• Task description
Scan the entries below and extract each line with the word "left" in it.

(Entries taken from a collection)
* * * *

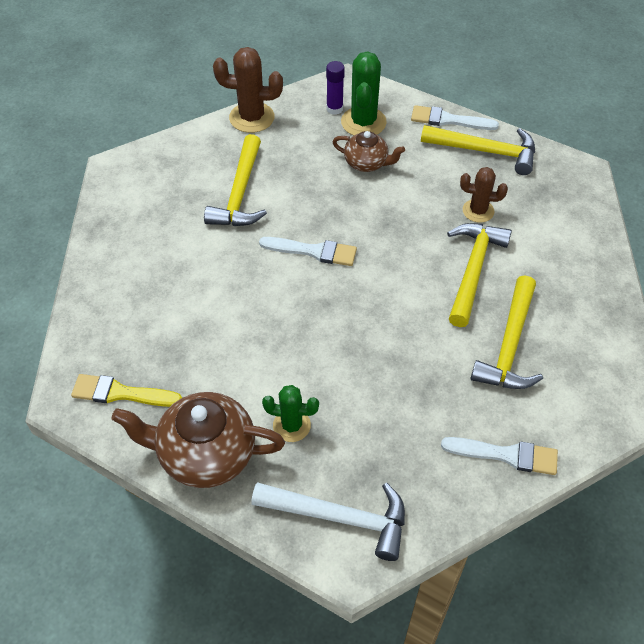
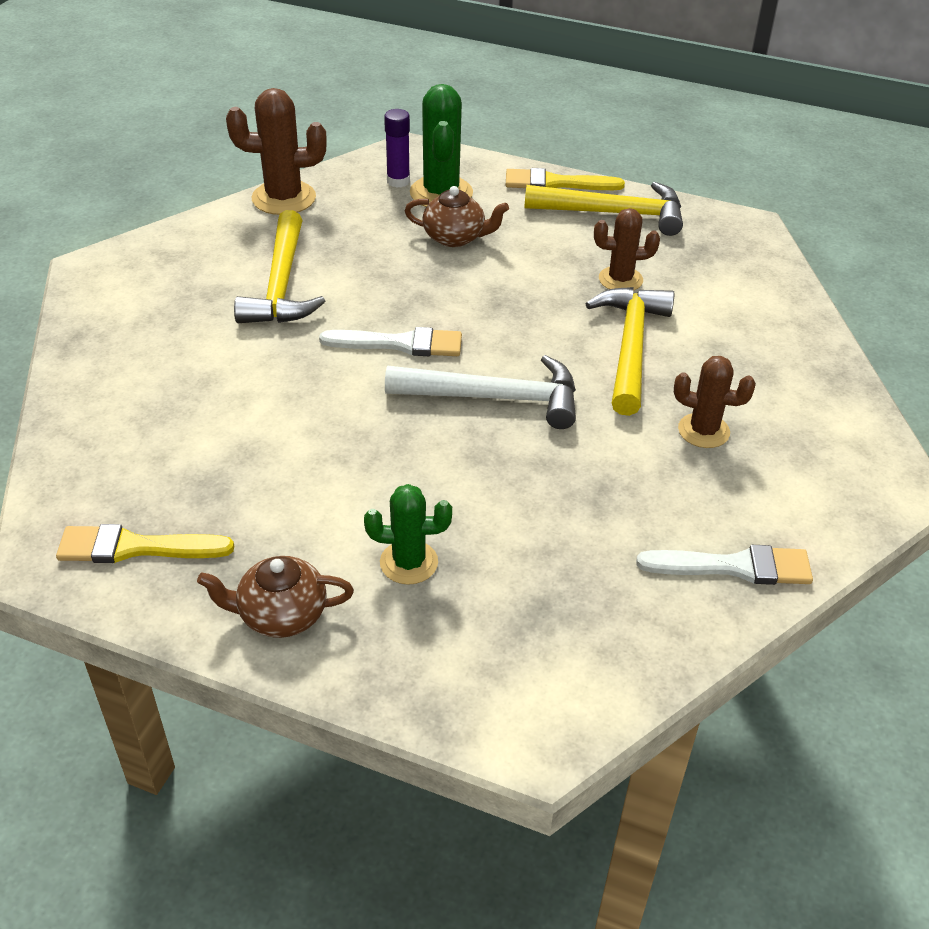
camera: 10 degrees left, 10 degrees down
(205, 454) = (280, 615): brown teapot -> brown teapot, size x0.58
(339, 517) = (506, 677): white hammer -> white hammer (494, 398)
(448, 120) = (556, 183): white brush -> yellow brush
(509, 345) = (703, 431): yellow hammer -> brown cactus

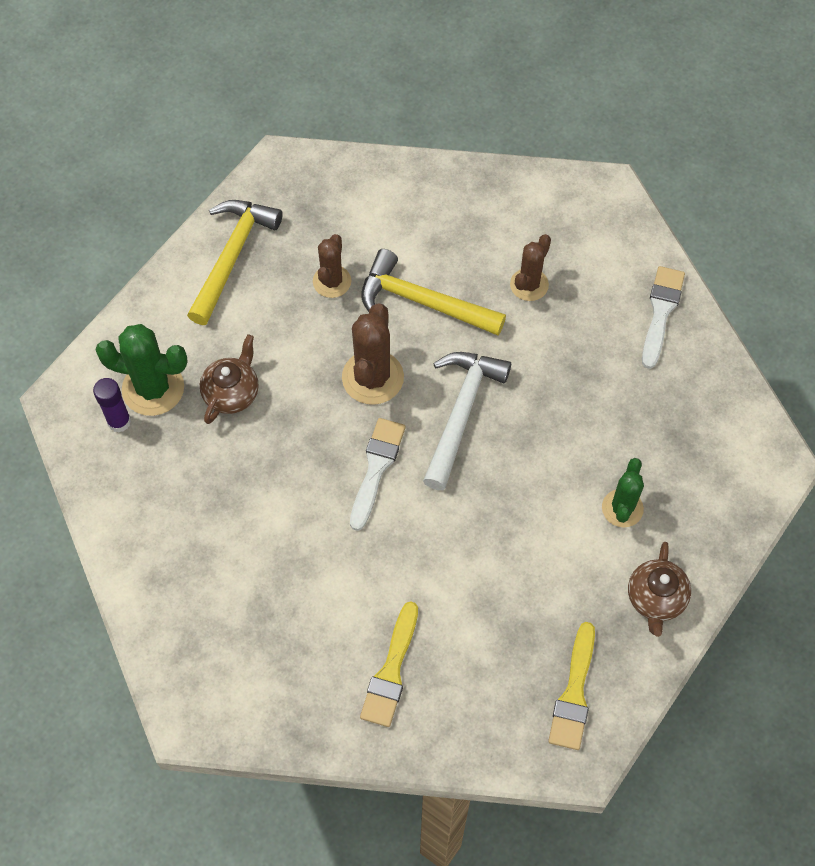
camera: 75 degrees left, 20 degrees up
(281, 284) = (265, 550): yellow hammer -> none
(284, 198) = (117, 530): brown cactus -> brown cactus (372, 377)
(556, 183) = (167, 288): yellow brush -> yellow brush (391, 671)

* * * *

• Solution for this task
camera: 10 degrees left, 10 degrees down
camera: 75 degrees left, 20 degrees up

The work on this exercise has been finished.